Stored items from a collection

-=-=-=-=-

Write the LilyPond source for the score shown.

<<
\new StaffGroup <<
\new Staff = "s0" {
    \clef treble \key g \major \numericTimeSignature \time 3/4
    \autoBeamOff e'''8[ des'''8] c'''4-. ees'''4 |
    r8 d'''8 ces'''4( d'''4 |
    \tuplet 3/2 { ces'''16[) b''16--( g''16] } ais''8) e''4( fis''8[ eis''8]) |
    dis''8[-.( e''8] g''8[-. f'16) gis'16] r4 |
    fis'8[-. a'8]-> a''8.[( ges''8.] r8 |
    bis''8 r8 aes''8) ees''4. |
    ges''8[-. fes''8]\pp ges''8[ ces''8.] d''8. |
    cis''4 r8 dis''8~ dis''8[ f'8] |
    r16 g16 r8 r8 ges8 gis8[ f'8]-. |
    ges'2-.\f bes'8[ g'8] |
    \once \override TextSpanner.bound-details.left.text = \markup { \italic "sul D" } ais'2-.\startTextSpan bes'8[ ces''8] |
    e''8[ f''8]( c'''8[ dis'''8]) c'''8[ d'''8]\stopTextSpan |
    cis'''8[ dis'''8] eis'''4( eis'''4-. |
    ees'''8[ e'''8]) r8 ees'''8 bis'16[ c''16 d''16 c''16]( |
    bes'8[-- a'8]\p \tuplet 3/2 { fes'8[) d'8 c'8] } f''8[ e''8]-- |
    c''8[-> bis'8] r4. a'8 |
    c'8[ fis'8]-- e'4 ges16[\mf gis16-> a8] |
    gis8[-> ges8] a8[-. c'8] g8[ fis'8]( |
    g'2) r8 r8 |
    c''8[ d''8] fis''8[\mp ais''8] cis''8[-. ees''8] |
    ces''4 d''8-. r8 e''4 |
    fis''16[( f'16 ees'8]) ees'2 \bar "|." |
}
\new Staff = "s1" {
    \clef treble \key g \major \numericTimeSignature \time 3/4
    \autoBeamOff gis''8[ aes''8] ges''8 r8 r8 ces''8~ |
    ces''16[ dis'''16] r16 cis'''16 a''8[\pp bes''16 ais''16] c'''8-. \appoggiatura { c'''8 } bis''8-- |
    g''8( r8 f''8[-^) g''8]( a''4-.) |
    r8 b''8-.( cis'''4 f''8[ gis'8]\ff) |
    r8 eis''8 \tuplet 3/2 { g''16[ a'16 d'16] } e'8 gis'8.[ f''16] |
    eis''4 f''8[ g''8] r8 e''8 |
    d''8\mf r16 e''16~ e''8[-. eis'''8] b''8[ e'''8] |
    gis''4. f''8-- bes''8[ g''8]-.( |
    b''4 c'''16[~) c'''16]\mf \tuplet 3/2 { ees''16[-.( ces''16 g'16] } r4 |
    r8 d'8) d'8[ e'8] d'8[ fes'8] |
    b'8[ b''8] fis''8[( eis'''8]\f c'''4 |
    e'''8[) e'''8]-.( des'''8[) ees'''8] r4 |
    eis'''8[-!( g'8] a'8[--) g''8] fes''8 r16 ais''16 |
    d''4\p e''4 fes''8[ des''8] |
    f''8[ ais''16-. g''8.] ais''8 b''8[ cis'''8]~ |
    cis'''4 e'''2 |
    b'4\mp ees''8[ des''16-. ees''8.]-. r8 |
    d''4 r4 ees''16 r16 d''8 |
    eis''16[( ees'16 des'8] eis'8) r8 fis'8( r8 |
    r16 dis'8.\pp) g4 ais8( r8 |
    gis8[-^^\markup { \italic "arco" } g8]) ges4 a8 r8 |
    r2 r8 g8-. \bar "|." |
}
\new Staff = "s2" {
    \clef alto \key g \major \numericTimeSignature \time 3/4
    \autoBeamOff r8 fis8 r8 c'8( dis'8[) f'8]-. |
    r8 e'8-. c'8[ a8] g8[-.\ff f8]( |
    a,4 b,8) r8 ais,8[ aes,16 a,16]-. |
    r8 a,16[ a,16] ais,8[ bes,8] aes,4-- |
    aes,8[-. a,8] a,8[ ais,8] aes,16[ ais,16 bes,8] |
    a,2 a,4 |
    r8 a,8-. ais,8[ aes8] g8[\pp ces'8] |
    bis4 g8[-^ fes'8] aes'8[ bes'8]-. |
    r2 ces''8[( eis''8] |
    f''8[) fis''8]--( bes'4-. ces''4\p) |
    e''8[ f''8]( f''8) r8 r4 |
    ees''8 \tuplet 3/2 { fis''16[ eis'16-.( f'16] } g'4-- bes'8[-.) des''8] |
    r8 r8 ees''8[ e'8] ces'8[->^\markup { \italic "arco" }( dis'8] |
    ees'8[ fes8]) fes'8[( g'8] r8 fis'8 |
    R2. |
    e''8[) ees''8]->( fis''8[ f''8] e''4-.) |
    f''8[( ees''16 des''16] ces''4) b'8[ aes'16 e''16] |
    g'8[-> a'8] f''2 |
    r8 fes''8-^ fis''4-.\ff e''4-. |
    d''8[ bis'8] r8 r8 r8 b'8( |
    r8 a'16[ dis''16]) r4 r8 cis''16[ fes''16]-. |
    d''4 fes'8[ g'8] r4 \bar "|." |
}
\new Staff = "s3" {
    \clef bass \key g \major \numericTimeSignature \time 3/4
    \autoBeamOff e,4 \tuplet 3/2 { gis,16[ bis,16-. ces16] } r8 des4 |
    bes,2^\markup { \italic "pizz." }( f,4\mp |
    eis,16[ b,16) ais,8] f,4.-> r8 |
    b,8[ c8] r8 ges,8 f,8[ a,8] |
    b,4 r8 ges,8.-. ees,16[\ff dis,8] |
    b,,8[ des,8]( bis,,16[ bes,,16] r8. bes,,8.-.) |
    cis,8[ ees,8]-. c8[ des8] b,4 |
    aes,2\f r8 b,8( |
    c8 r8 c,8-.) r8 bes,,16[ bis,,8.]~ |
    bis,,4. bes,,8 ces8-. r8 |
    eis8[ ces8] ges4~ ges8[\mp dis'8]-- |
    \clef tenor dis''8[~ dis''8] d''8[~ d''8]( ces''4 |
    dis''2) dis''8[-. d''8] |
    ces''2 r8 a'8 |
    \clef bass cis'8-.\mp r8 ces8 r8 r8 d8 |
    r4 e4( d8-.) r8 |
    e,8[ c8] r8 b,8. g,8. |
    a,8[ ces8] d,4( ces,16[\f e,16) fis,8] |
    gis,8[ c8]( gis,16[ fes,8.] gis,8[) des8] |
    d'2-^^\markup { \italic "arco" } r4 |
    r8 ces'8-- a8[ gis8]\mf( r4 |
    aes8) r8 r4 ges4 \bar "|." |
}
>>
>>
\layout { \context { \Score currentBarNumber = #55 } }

-=-=-=-=-

◆ SET TASK
Find each line in the listing that contains the string "markup", treating uppercase and lowercase as different, and copy those lines.

◆ FULL ANSWER
    \once \override TextSpanner.bound-details.left.text = \markup { \italic "sul D" } ais'2-.\startTextSpan bes'8[ ces''8] |
    gis8[-^^\markup { \italic "arco" } g8]) ges4 a8 r8 |
    r8 r8 ees''8[ e'8] ces'8[->^\markup { \italic "arco" }( dis'8] |
    bes,2^\markup { \italic "pizz." }( f,4\mp |
    d'2-^^\markup { \italic "arco" } r4 |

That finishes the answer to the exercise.